((

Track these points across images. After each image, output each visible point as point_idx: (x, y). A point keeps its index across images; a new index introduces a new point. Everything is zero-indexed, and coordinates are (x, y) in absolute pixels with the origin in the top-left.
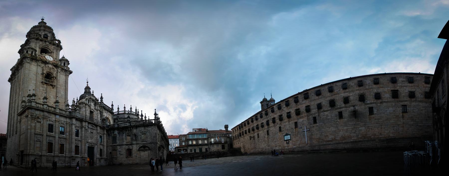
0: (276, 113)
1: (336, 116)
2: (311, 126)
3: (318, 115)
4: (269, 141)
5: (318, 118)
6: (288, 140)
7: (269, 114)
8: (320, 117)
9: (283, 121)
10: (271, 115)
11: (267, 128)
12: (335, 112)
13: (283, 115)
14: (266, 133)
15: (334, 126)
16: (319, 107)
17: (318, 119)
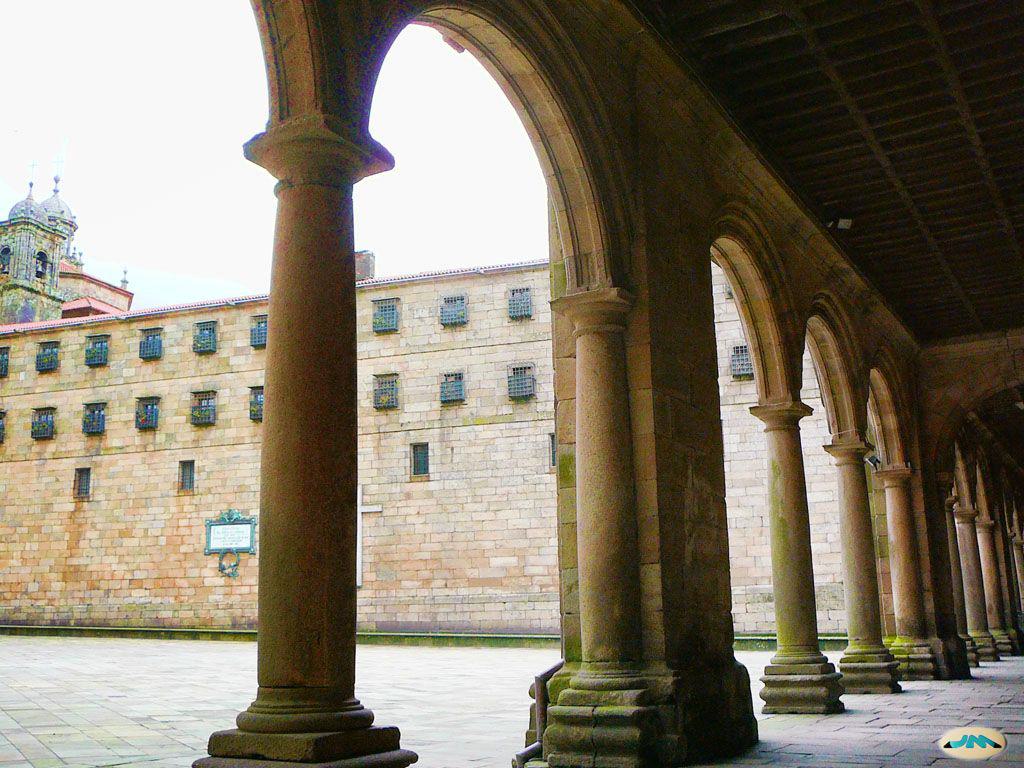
0: (171, 367)
1: (535, 457)
2: (395, 489)
3: (442, 435)
4: (82, 544)
5: (438, 452)
6: (241, 551)
7: (115, 361)
8: (452, 449)
9: (214, 433)
10: (129, 372)
11: (87, 450)
12: (531, 431)
13: (220, 392)
14: (68, 482)
15: (520, 504)
16: (453, 394)
17: (437, 460)
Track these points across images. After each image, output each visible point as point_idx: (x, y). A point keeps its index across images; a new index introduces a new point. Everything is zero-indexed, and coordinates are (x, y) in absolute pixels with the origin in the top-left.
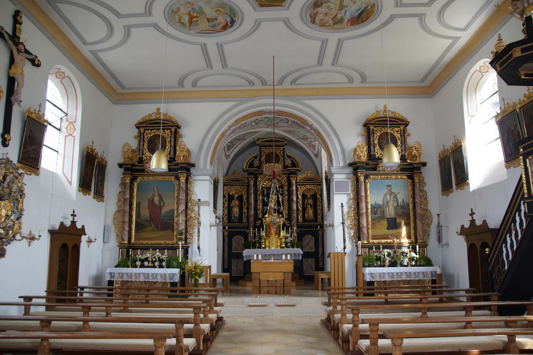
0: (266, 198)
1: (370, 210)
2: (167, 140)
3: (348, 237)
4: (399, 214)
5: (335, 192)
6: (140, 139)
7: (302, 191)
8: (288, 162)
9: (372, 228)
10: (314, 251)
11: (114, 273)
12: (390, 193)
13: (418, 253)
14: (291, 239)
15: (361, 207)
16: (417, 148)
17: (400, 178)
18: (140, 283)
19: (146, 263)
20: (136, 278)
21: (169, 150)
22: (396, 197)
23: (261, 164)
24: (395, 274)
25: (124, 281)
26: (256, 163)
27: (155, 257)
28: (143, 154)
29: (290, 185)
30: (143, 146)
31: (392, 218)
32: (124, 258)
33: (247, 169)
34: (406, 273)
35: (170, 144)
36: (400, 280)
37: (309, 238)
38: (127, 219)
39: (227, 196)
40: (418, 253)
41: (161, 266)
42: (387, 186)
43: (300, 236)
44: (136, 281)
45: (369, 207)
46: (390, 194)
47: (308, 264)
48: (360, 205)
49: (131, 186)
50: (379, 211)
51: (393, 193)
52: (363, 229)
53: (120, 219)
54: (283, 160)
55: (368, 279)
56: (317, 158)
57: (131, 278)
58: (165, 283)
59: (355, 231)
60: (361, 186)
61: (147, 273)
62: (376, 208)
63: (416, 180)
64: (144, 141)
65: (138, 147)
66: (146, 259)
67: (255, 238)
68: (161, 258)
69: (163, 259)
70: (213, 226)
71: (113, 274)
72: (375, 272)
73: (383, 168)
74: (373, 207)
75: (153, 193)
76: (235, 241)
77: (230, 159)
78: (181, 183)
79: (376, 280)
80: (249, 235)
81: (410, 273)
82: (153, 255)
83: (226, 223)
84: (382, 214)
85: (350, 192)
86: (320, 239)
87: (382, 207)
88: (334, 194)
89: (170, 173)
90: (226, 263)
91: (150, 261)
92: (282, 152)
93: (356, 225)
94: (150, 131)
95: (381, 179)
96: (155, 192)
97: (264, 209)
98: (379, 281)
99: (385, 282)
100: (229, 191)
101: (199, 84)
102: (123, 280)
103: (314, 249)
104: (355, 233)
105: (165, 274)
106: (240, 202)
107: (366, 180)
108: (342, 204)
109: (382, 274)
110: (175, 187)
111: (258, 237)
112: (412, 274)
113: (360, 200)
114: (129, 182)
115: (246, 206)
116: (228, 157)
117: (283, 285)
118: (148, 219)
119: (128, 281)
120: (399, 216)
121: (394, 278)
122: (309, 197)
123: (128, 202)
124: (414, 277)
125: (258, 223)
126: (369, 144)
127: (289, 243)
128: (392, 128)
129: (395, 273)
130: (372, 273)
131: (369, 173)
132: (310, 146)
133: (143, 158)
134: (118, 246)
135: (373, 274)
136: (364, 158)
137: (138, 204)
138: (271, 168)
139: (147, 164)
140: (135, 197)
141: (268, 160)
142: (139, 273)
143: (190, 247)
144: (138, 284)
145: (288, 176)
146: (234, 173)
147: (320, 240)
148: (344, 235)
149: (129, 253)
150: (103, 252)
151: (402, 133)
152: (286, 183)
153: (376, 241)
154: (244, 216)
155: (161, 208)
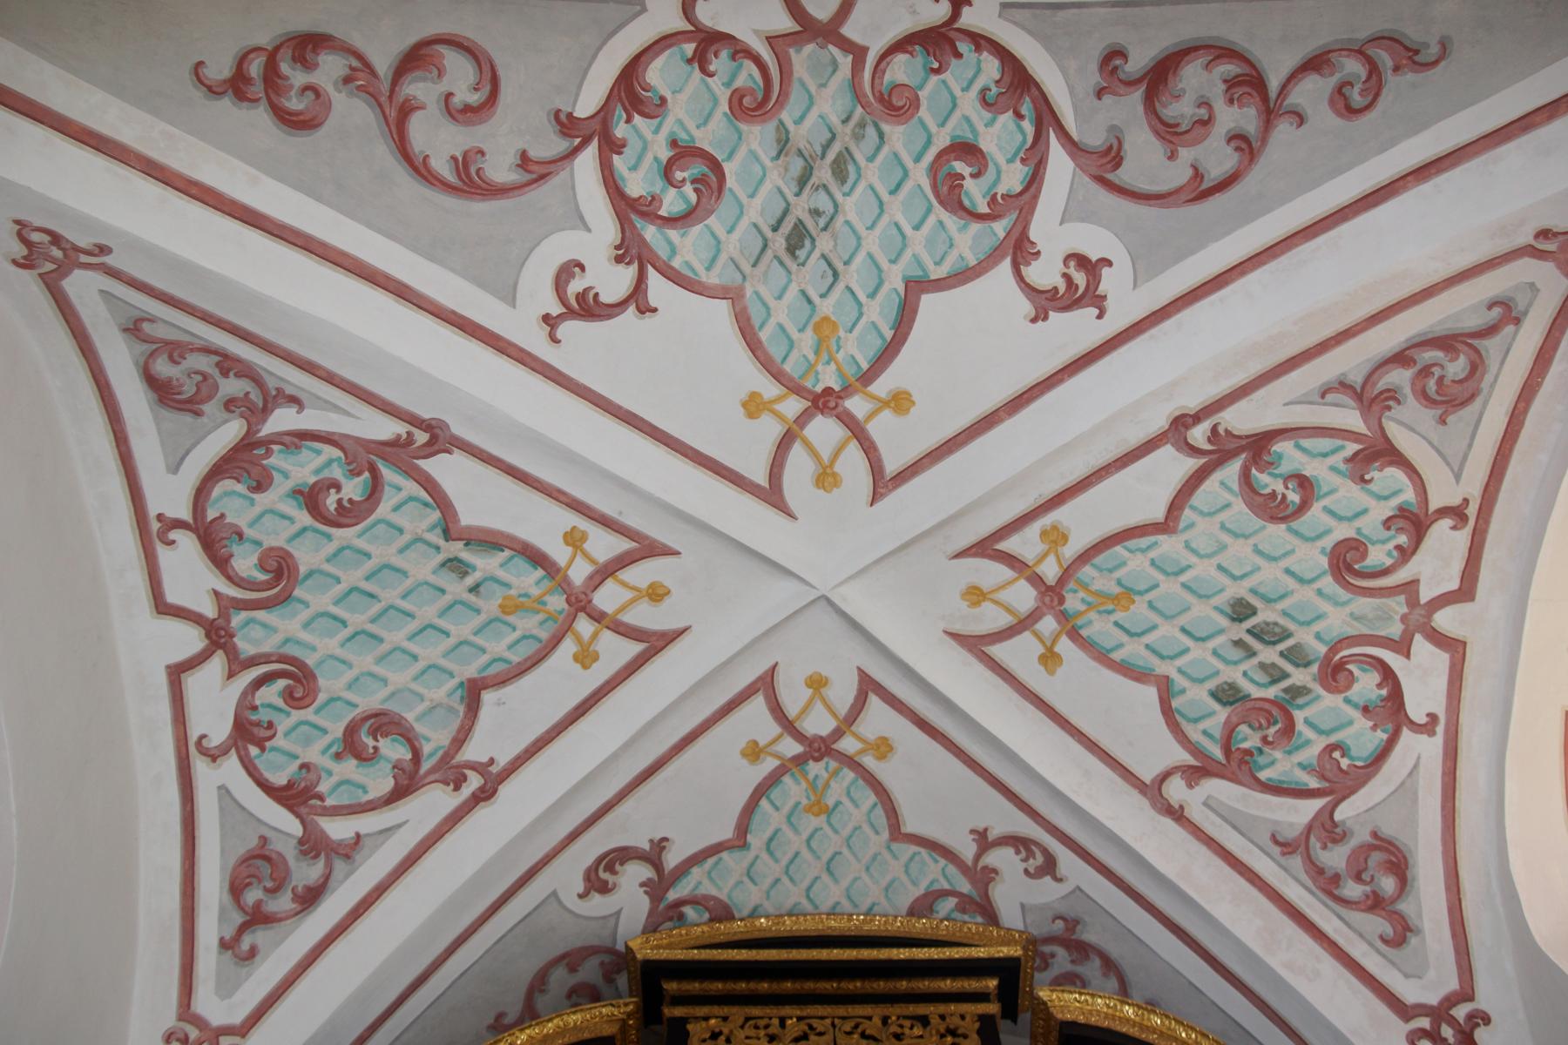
132: (1327, 883)
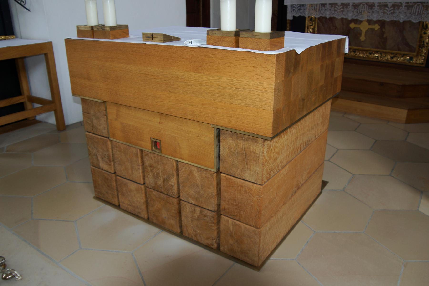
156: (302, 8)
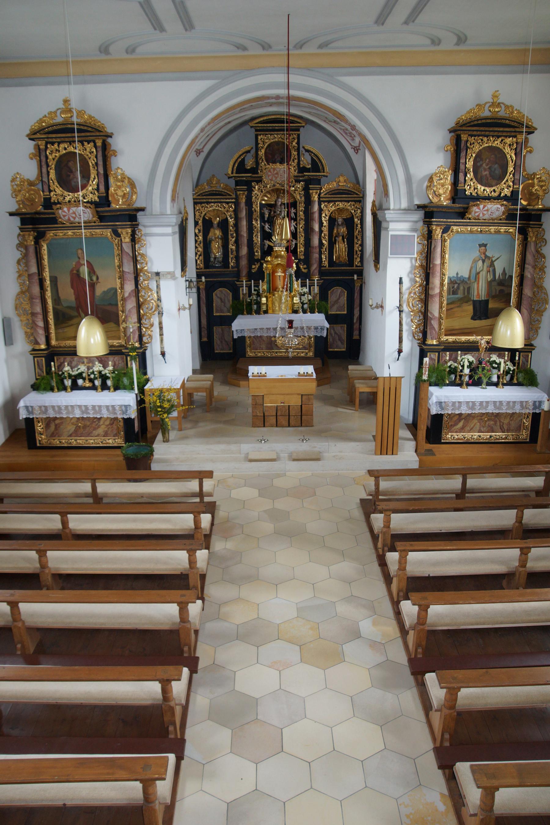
0: (267, 226)
1: (446, 287)
2: (91, 164)
3: (407, 331)
4: (493, 294)
5: (389, 255)
6: (40, 161)
7: (330, 213)
8: (306, 161)
9: (447, 318)
10: (345, 312)
11: (32, 407)
12: (484, 258)
13: (517, 364)
14: (310, 297)
15: (433, 284)
16: (542, 181)
17: (505, 232)
18: (76, 419)
19: (80, 382)
20: (68, 413)
21: (96, 180)
22: (492, 264)
23: (257, 163)
24: (478, 404)
25: (49, 417)
26: (250, 163)
27: (93, 373)
28: (50, 191)
29: (308, 202)
30: (48, 175)
31: (482, 300)
32: (43, 372)
33: (235, 175)
34: (495, 402)
35: (97, 170)
36: (484, 412)
37: (339, 291)
38: (38, 309)
39: (200, 222)
40: (517, 364)
41: (105, 387)
42: (480, 246)
43: (324, 295)
44: (69, 417)
45: (446, 281)
46: (482, 260)
47: (335, 333)
48: (431, 280)
49: (36, 248)
50: (462, 288)
51: (489, 258)
52: (432, 322)
53: (27, 307)
54: (296, 157)
55: (434, 411)
56: (357, 153)
57: (60, 413)
58: (116, 419)
59: (418, 321)
60: (435, 247)
61: (84, 406)
62: (456, 283)
63: (532, 238)
64: (48, 166)
65: (38, 175)
66: (80, 376)
67: (250, 296)
68: (103, 373)
69: (108, 375)
70: (184, 309)
71: (30, 409)
72: (446, 401)
73: (477, 214)
74: (452, 282)
75: (77, 259)
76: (218, 297)
77: (203, 155)
78: (124, 245)
79: (446, 412)
80: (241, 289)
81: (501, 402)
82: (88, 369)
83: (201, 269)
84: (466, 294)
85: (416, 256)
86: (356, 295)
87: (466, 282)
88: (386, 257)
89: (102, 224)
90: (205, 333)
91: (87, 379)
92: (296, 141)
93: (420, 311)
94: (56, 145)
95: (471, 232)
96: (79, 258)
97: (264, 245)
98: (452, 413)
99: (460, 415)
100: (204, 213)
101: (139, 50)
102: (48, 416)
103: (346, 309)
104: (419, 324)
105: (113, 406)
106: (223, 233)
107: (445, 235)
108: (401, 279)
109: (457, 404)
110: (114, 248)
111: (256, 293)
112: (504, 404)
113: (431, 271)
114: (33, 243)
115: (234, 239)
116: (199, 153)
117: (300, 414)
118: (74, 304)
119: (56, 417)
120: (493, 297)
121: (475, 409)
122: (340, 223)
123: (36, 279)
124: (506, 409)
125: (255, 267)
126: (456, 171)
127: (306, 303)
128: (503, 138)
129: (478, 402)
130: (442, 402)
131: (451, 222)
132: (346, 134)
133: (50, 198)
134: (31, 354)
135: (443, 403)
136: (445, 201)
137: (54, 280)
138: (275, 172)
139: (60, 211)
140: (47, 269)
141: (270, 156)
142: (72, 406)
143: (149, 348)
144: (72, 421)
145: (305, 185)
146: (209, 182)
147: (356, 295)
148: (401, 331)
149: (51, 369)
150: (7, 361)
151: (518, 150)
152: (301, 198)
153: (451, 339)
154: (231, 256)
155: (93, 286)
156: (243, 331)
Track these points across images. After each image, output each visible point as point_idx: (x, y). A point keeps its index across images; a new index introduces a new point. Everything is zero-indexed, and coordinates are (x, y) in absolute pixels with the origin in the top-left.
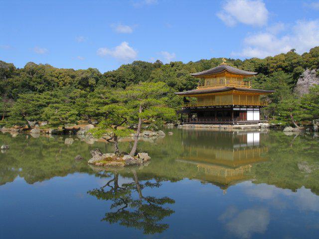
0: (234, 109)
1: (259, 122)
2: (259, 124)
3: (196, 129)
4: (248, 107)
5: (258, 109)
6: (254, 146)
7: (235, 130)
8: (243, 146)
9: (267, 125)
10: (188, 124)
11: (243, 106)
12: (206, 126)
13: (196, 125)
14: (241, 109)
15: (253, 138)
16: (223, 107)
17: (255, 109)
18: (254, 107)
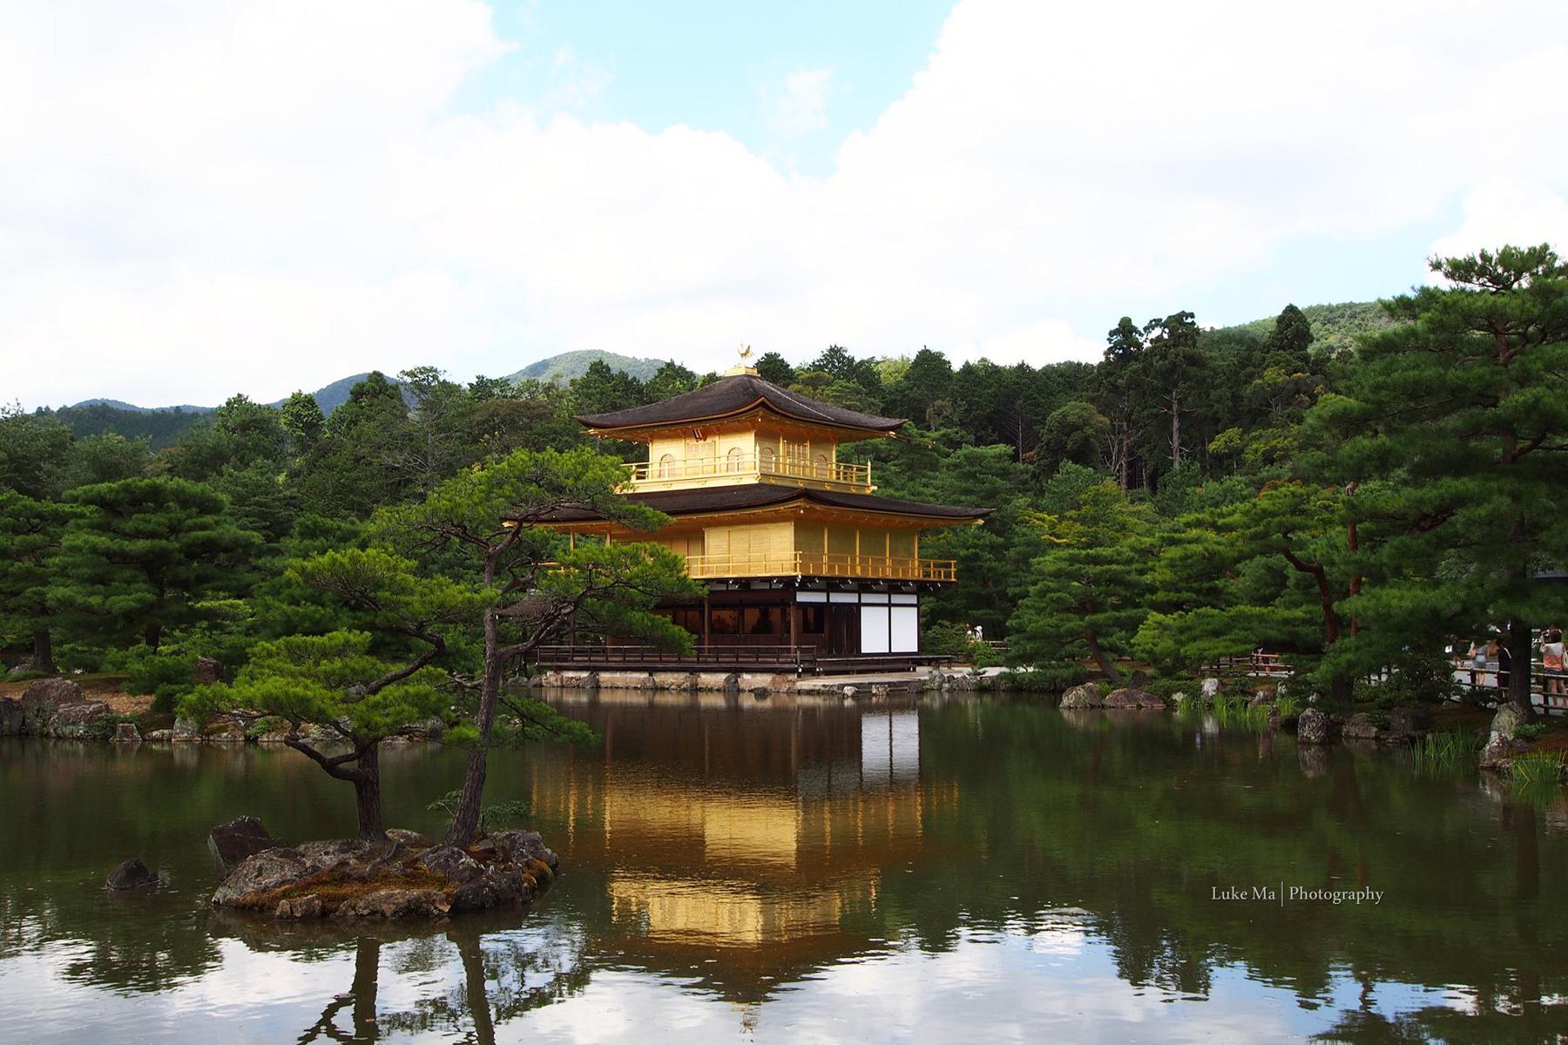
0: (802, 597)
1: (920, 663)
2: (923, 673)
3: (605, 698)
4: (864, 586)
5: (913, 599)
6: (893, 782)
7: (806, 701)
8: (843, 778)
9: (962, 672)
10: (558, 670)
11: (844, 580)
12: (660, 678)
13: (605, 677)
14: (836, 598)
15: (890, 742)
16: (745, 583)
17: (896, 599)
18: (894, 587)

))

# Request
Copy the records verbatim from their first line through the line containing "5: (318, 118)", including both of those lines. Omit the pictures from your answer.

# Right answer
Track these points across images. After each image, output each visible point as point_idx: (x, y). A point keeps its index across images; a new index introduces a new point. Everything is zero-indexed, and coordinates are (x, y) in absolute pixels with the origin in the top-left.
0: (276, 113)
1: (336, 116)
2: (311, 126)
3: (318, 115)
4: (269, 141)
5: (318, 118)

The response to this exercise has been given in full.